A word-for-word copy of the records below is needed, without the images.

● Supplied material
▬▬▬

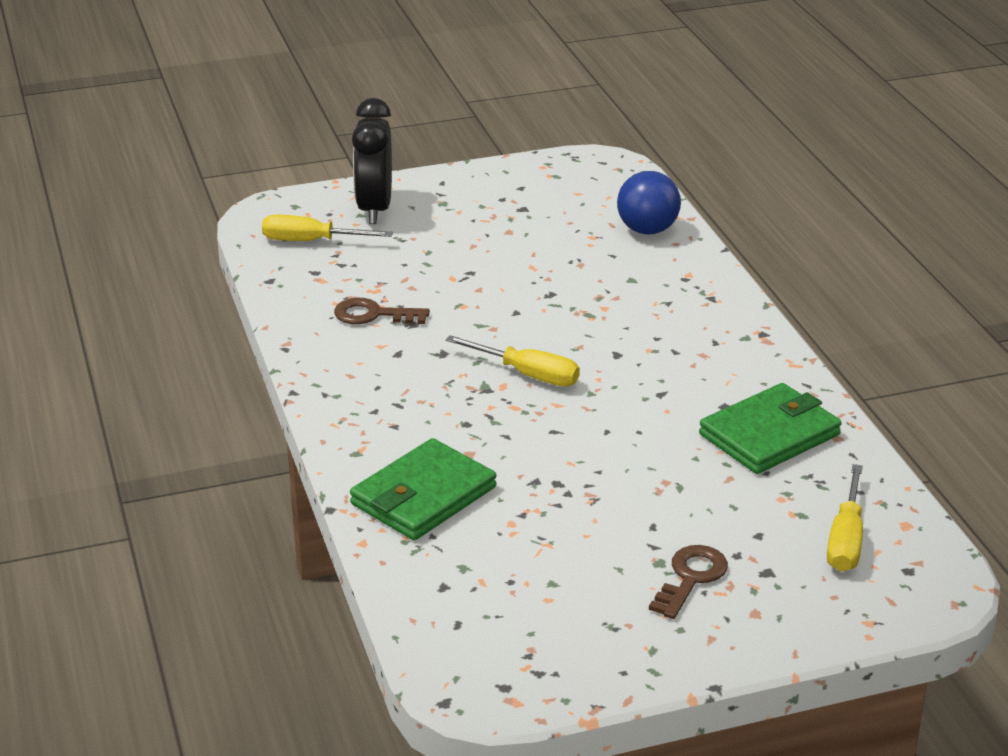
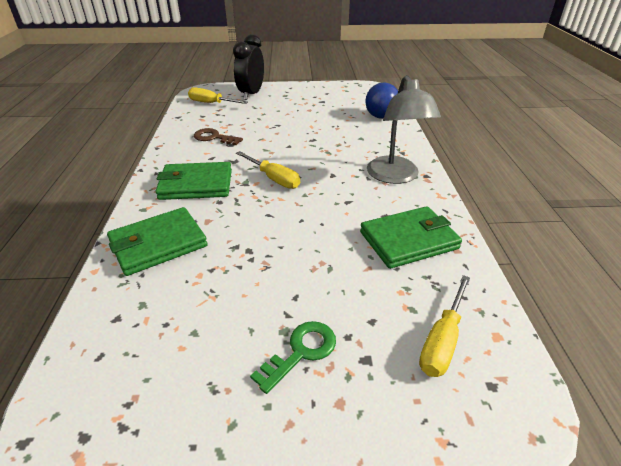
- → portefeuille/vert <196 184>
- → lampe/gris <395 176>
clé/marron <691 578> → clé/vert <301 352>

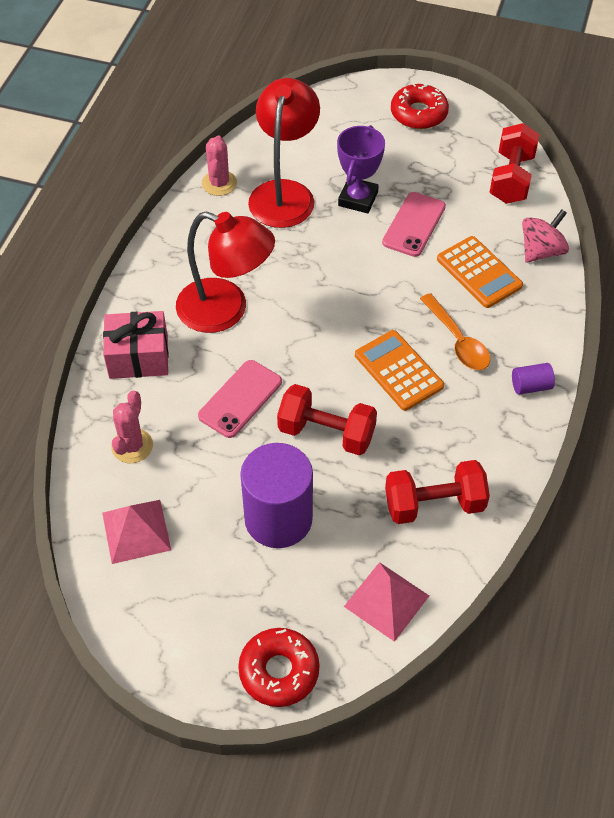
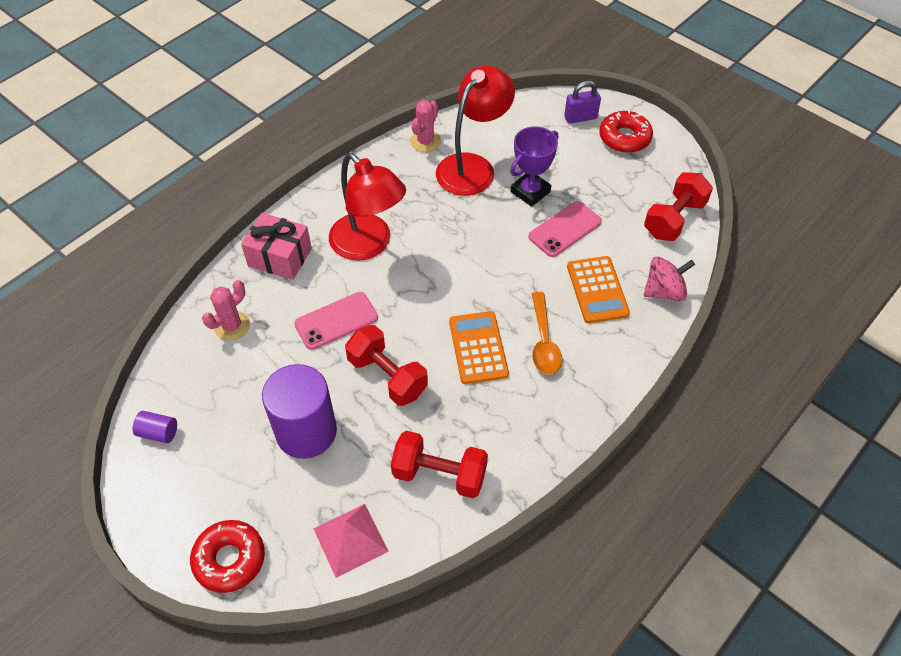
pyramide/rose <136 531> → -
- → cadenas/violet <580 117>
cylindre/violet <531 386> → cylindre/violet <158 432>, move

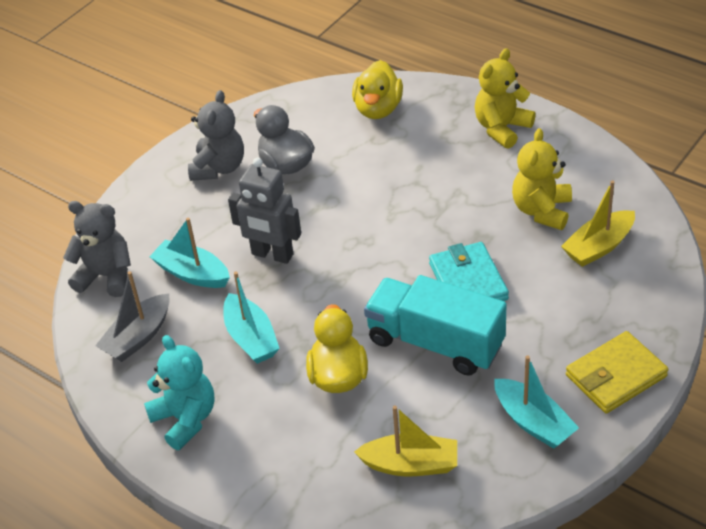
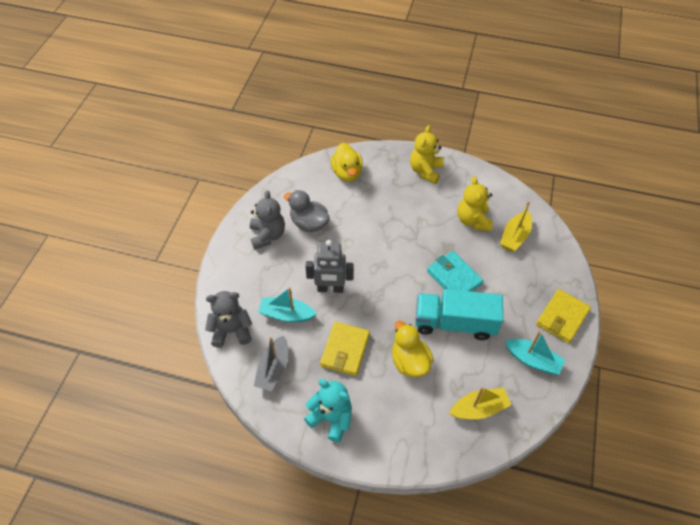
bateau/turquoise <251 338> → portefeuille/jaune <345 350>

▬▬▬

● Problem solution
- → portefeuille/vert <196 184>
- → lampe/gris <395 176>
clé/marron <691 578> → clé/vert <301 352>

pyramide/rose <136 531> → -
- → cadenas/violet <580 117>
cylindre/violet <531 386> → cylindre/violet <158 432>, move

bateau/turquoise <251 338> → portefeuille/jaune <345 350>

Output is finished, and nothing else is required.